| Work to complete |
Within the entries below, the lines from the one with "brown dice [153,133,189,175]" through the one with "none -> grey dice [553,370,605,429]" are to be set down exactly, both ends kept.

| Object correspondence data |
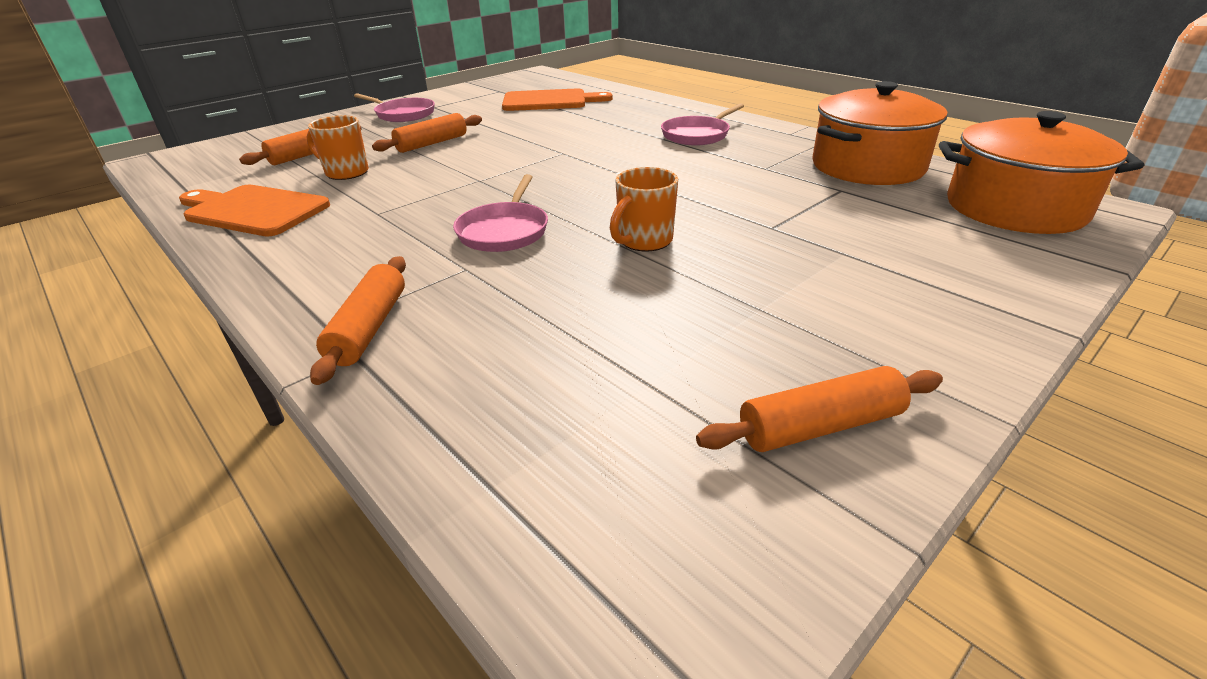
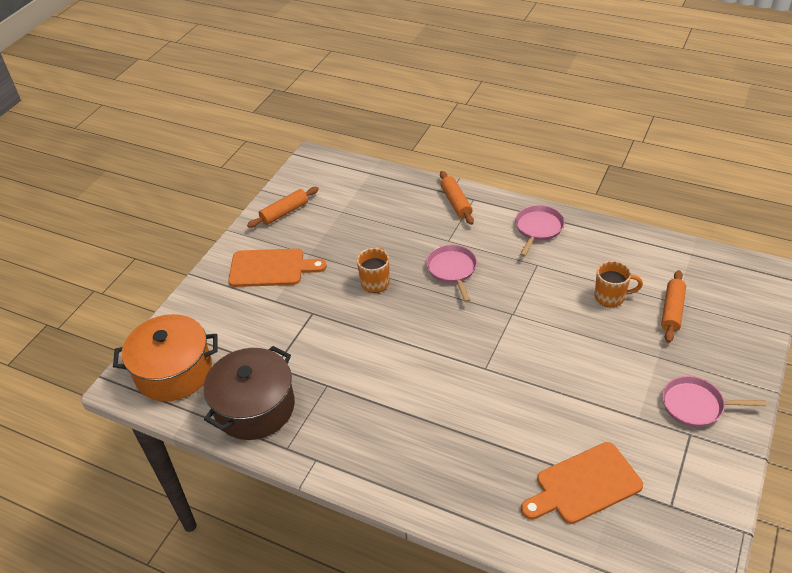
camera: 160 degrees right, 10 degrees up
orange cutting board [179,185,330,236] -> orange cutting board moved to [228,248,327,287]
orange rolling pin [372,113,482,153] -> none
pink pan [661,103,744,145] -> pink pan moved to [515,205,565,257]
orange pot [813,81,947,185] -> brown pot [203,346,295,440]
* * *
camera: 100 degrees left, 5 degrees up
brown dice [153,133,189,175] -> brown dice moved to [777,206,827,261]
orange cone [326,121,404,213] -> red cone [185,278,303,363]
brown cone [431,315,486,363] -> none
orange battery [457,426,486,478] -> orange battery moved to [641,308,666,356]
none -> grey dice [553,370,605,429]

| Exercise answer |
brown dice [153,133,189,175] -> brown dice moved to [777,206,827,261]
orange cone [326,121,404,213] -> red cone [185,278,303,363]
brown cone [431,315,486,363] -> none
orange battery [457,426,486,478] -> orange battery moved to [641,308,666,356]
none -> grey dice [553,370,605,429]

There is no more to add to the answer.